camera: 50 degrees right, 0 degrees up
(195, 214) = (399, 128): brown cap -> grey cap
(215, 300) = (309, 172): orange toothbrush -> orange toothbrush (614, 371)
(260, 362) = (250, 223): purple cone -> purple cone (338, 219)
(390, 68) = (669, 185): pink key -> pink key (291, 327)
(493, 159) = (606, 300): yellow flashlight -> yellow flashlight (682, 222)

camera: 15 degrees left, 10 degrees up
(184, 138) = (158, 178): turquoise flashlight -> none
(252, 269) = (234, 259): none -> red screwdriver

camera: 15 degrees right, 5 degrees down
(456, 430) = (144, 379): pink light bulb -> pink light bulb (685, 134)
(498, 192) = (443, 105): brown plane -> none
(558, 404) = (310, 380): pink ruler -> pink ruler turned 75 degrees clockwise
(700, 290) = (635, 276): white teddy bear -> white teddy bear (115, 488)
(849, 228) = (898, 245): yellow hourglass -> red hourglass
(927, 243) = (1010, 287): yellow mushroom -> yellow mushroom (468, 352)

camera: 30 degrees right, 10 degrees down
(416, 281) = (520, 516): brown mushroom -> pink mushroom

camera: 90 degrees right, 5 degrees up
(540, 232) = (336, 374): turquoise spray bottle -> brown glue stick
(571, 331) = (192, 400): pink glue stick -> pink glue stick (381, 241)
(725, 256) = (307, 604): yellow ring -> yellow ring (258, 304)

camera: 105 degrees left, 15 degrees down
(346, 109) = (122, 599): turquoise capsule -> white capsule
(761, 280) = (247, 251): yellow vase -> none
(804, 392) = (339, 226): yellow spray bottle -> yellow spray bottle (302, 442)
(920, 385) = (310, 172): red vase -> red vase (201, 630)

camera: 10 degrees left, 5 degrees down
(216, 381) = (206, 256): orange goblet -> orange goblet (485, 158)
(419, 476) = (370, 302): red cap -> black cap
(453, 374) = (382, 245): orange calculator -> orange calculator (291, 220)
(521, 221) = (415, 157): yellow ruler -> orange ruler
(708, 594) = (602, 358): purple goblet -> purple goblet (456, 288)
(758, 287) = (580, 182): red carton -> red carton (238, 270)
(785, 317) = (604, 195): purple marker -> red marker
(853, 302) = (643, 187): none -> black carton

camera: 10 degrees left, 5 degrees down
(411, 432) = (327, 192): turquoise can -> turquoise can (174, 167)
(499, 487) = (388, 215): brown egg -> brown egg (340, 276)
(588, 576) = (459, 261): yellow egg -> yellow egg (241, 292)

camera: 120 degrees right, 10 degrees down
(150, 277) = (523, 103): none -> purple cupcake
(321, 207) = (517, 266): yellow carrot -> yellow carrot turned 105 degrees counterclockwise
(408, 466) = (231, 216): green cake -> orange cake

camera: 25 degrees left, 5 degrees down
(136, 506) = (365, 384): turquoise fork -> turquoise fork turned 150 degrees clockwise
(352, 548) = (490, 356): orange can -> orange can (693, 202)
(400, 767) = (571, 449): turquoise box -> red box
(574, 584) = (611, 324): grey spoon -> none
──────────
[YOUR OBJECTIVE]:
The first line of the data, the line with "(849, 228) = (898, 245): yellow", and all lines in between are to be copied exactly. Leave out everything else.

[SOLUTION]:
camera: 50 degrees right, 0 degrees up
(195, 214) = (399, 128): brown cap -> grey cap
(215, 300) = (309, 172): orange toothbrush -> orange toothbrush (614, 371)
(260, 362) = (250, 223): purple cone -> purple cone (338, 219)
(390, 68) = (669, 185): pink key -> pink key (291, 327)
(493, 159) = (606, 300): yellow flashlight -> yellow flashlight (682, 222)

camera: 15 degrees left, 10 degrees up
(184, 138) = (158, 178): turquoise flashlight -> none
(252, 269) = (234, 259): none -> red screwdriver

camera: 15 degrees right, 5 degrees down
(456, 430) = (144, 379): pink light bulb -> pink light bulb (685, 134)
(498, 192) = (443, 105): brown plane -> none
(558, 404) = (310, 380): pink ruler -> pink ruler turned 75 degrees clockwise
(700, 290) = (635, 276): white teddy bear -> white teddy bear (115, 488)
(849, 228) = (898, 245): yellow hourglass -> red hourglass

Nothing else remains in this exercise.